List every line in the items below that contains the string "repeat", with case treated as significant.

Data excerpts
- - -

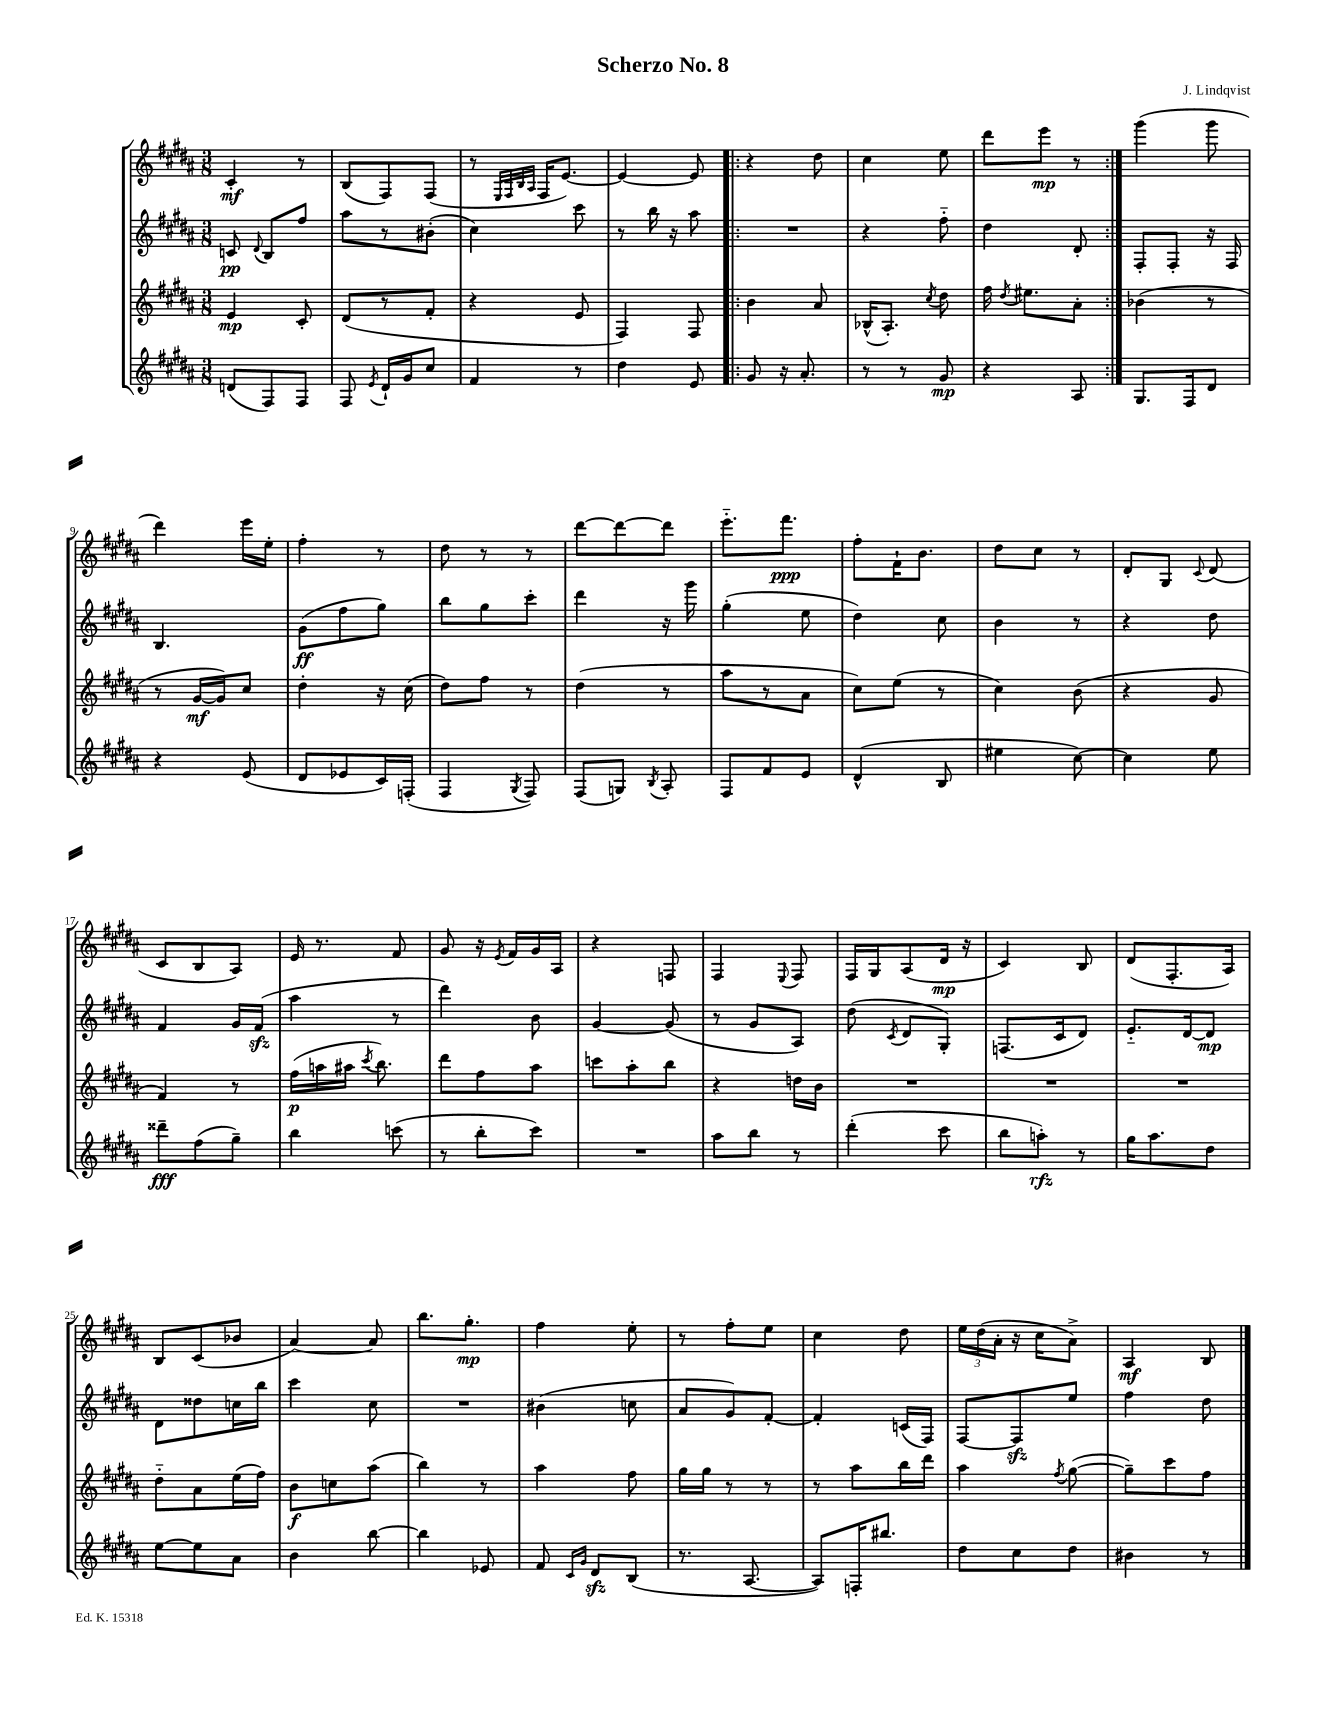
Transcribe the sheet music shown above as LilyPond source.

\header { title = "Scherzo No. 8" composer = "J. Lindqvist" }
<<
\new StaffGroup <<
\new Staff = "s0" {
    \clef treble \key b \major \numericTimeSignature \time 3/8
    \autoBeamOff cis'4-.\mf r8 |
    b8[( fis8) fis8]( |
    r8 \grace { e32[ fis32 b32 ais32] } fis16[ e'8.]~) |
    e'4~ e'8 |
    \repeat volta 2 { r4 dis''8 |
    cis''4 e''8 |
    dis'''8[ e'''8]\mp r8 | }
    gis'''4( gis'''8 |
    dis'''4) e'''16[ e''16]-. |
    fis''4-. r8 |
    dis''8 r8 r8 |
    dis'''8[~ dis'''8~ dis'''8] |
    e'''8.[-_ fis'''8.]\ppp |
    fis''8[-. fis'16-! b'8.] |
    dis''8[ cis''8] r8 |
    dis'8[-. gis8] \appoggiatura { cis'8 } dis'8( |
    cis'8[ b8 ais8]) |
    e'16 r8. fis'8 |
    gis'8 r16 \acciaccatura { e'8 } fis'16[ gis'16 ais16] |
    r4 f8 |
    fis4 \appoggiatura { e8 } fis8 |
    fis16[ gis16 ais8( dis'16]\mp r16 |
    cis'4) b8 |
    dis'8[( fis8.-. ais16]) |
    b8[ cis'8( bes'8] |
    ais'4~) ais'8 |
    b''8.[ gis''8.]-.\mp |
    fis''4 e''8-. |
    r8 fis''8[-. e''8] |
    cis''4 dis''8 |
    \tuplet 3/2 { e''16[ dis''16( ais'16]-. } r16 cis''16[ ais'8]->) |
    ais4\mf b8 \bar "|." |
}
\new Staff = "s1" {
    \clef treble \key b \major \numericTimeSignature \time 3/8
    \autoBeamOff c'8\pp \appoggiatura { dis'8 } b8[ fis''8] |
    ais''8[ r8 bis'8]-.( |
    cis''4) cis'''8 |
    r8 b''16 r16 ais''8 |
    \repeat volta 2 { R4. |
    r4 fis''8-_ |
    dis''4 dis'8-. | }
    fis8[-. fis8]-. r16 fis16 |
    b4. |
    gis'8[\ff( fis''8 gis''8]) |
    b''8[ gis''8 cis'''8]-. |
    dis'''4 r16 gis'''16 |
    gis''4-.( e''8 |
    dis''4) cis''8 |
    b'4 r8 |
    r4 dis''8 |
    fis'4 gis'16[ fis'16]\sfz( |
    ais''4 r8 |
    dis'''4) b'8 |
    gis'4~ gis'8( |
    r8 gis'8[ ais8]) |
    dis''8( \acciaccatura { cis'8 } dis'8[ gis8]-.) |
    f8.[( cis'16 dis'8]) |
    e'8.[-_ dis'16~ dis'8]\mp |
    dis'8[ disis''8 c''16 b''16] |
    cis'''4 cis''8 |
    R4. |
    bis'4( c''8 |
    ais'8[ gis'8) fis'8]~-. |
    fis'4-. c'16[( fis16]) |
    fis8[~ fis8\sfz e''8] |
    fis''4 dis''8 \bar "|." |
}
\new Staff = "s2" {
    \clef treble \key b \major \numericTimeSignature \time 3/8
    \autoBeamOff e'4\mp cis'8-. |
    dis'8[( r8 fis'8]-. |
    r4 e'8 |
    fis4) fis8 |
    \repeat volta 2 { b'4 ais'8 |
    bes16[-^( ais8.]-.) \acciaccatura { cis''8 } dis''8 |
    fis''16 \acciaccatura { dis''8 } eis''8.[ ais'8]-. | }
    bes'4( r8 |
    r8 gis'16[~\mf gis'16) cis''8] |
    dis''4-. r16 cis''16( |
    dis''8[) fis''8] r8 |
    dis''4( r8 |
    ais''8[ r8 ais'8] |
    cis''8[) e''8]( r8 |
    cis''4) b'8( |
    r4 gis'8 |
    fis'4) r8 |
    fis''16[\p( a''16 ais''16] \acciaccatura { cis'''8 } b''8.) |
    dis'''8[ fis''8 ais''8] |
    c'''8[ ais''8-. b''8] |
    r4 d''16[ b'16] |
    R4. |
    R4. |
    R4. |
    dis''8[-_ ais'8 e''16( fis''16]) |
    b'8[\f c''8 ais''8]( |
    b''4) r8 |
    ais''4 fis''8 |
    gis''16[ gis''16] r8 r8 |
    r8 ais''8[ b''16 dis'''16] |
    ais''4 \acciaccatura { fis''8 } gis''8~( |
    gis''8[--) cis'''8 fis''8] \bar "|." |
}
\new Staff = "s3" {
    \clef treble \key b \major \numericTimeSignature \time 3/8
    \autoBeamOff d'8[( fis8) fis8] |
    fis8 \acciaccatura { e'8 } dis'16[-! gis'16 cis''8] |
    fis'4 r8 |
    dis''4 e'8 |
    \repeat volta 2 { gis'8 r16 ais'8.-. |
    r8 r8 gis'8\mp |
    r4 ais8 | }
    gis8.[ fis16 dis'8] |
    r4 e'8( |
    dis'8[ ees'8 cis'16) f16]-.( |
    fis4 \acciaccatura { gis8 } fis8) |
    fis8[( g8]) \acciaccatura { b8 } ais8-. |
    fis8[ fis'8 e'8] |
    dis'4-^( b8 |
    eis''4 cis''8~) |
    cis''4 e''8 |
    disis'''8[--\fff fis''8( gis''8]--) |
    b''4 c'''8( |
    r8 b''8[-. cis'''8]) |
    R4. |
    ais''8[ b''8] r8 |
    dis'''4-.( cis'''8 |
    b''8[ a''8]-.\rfz) r8 |
    gis''16[ ais''8. dis''8] |
    e''8[~ e''8 ais'8] |
    b'4 b''8~ |
    b''4 ees'8 |
    fis'8 \grace { cis'16[ gis'16] } dis'8[\sfz b8]( |
    r8. ais8.~ |
    ais8[) f16-. bis''8.] |
    dis''8[ cis''8 dis''8] |
    bis'4 r8 \bar "|." |
}
>>
>>
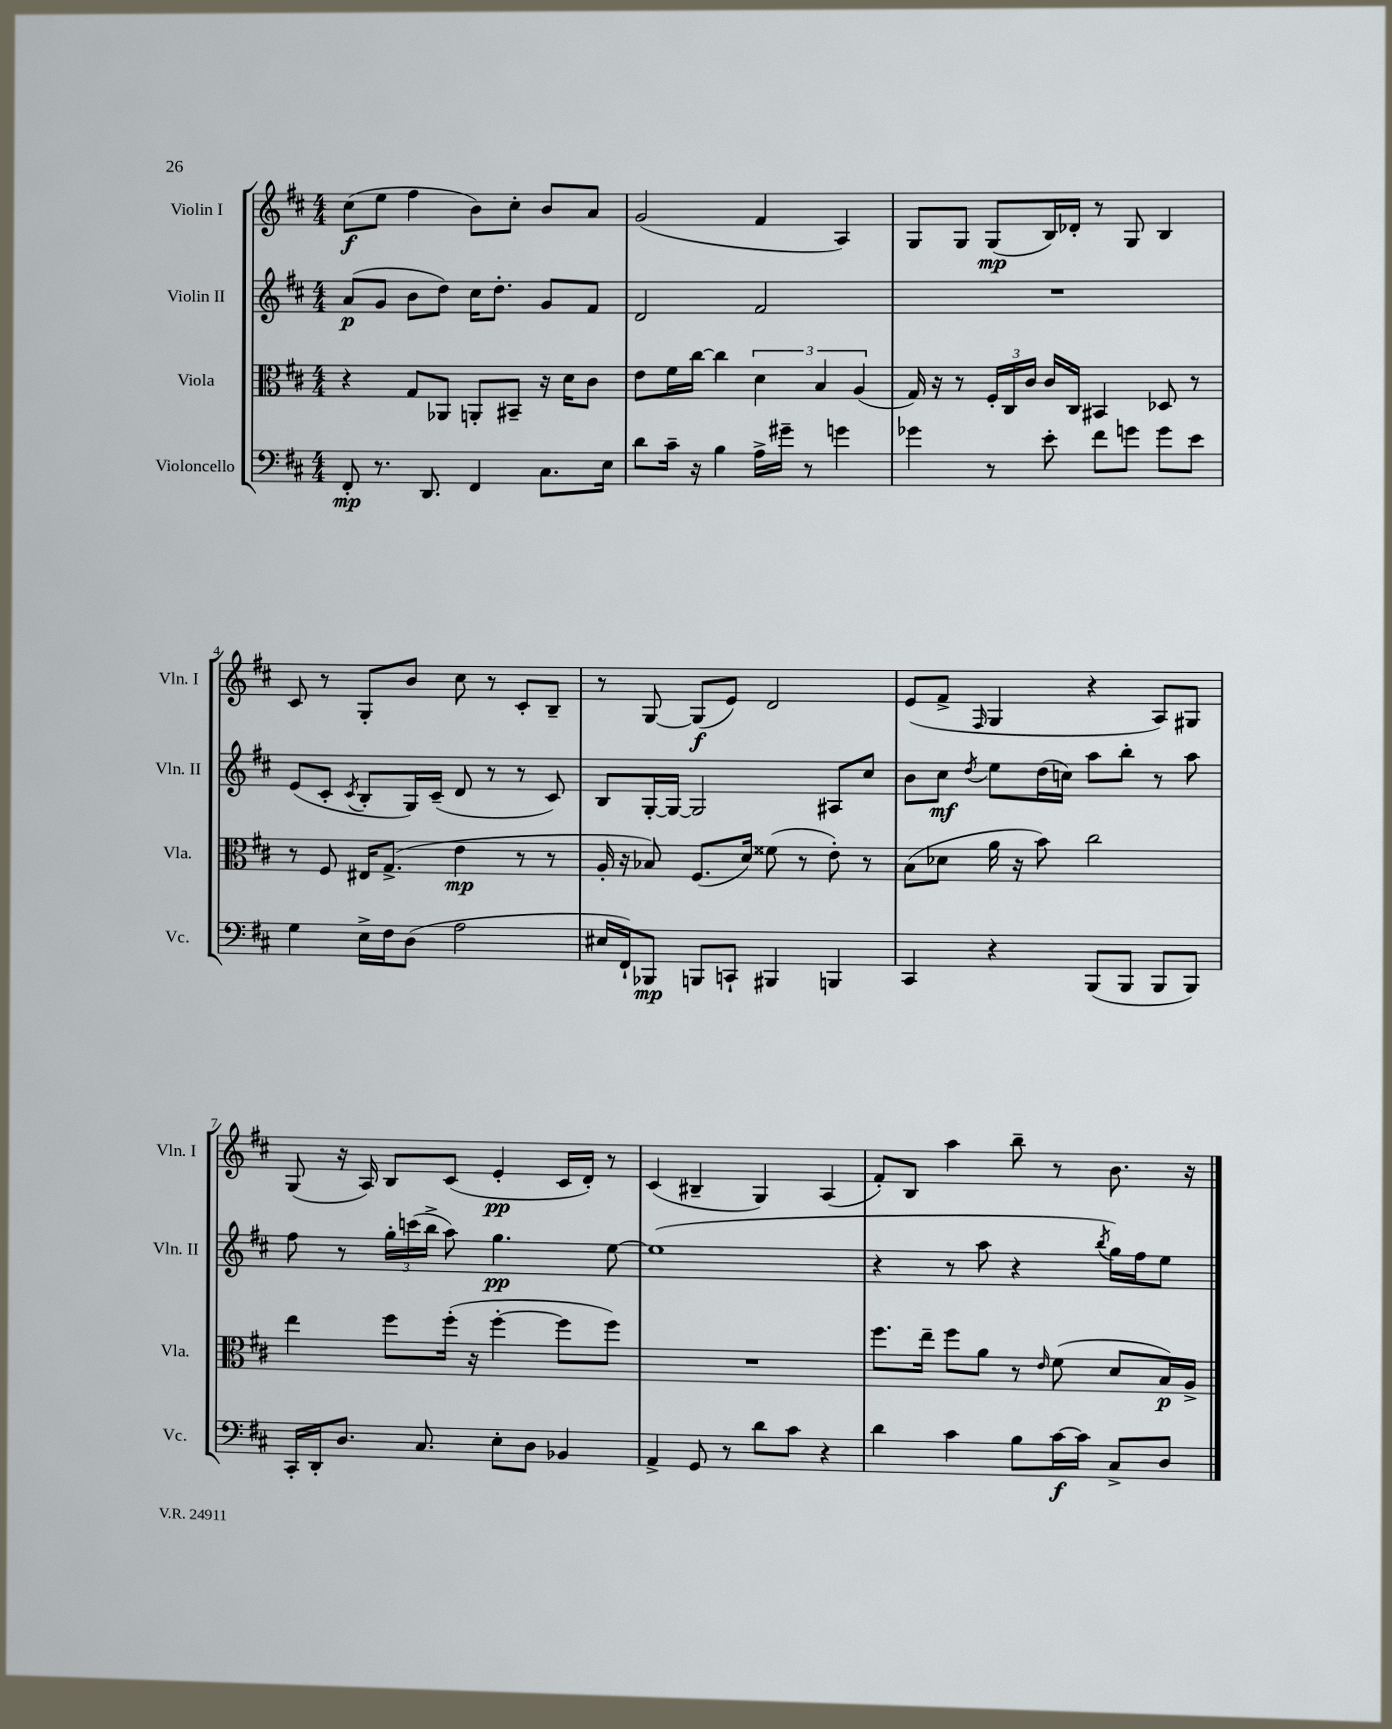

- - -

> [Solution to the problem]
    \repeat volta 2 { r4 dis''8 |
    \repeat volta 2 { R4. |
    \repeat volta 2 { b'4 ais'8 |
    \repeat volta 2 { gis'8 r16 ais'8.-. |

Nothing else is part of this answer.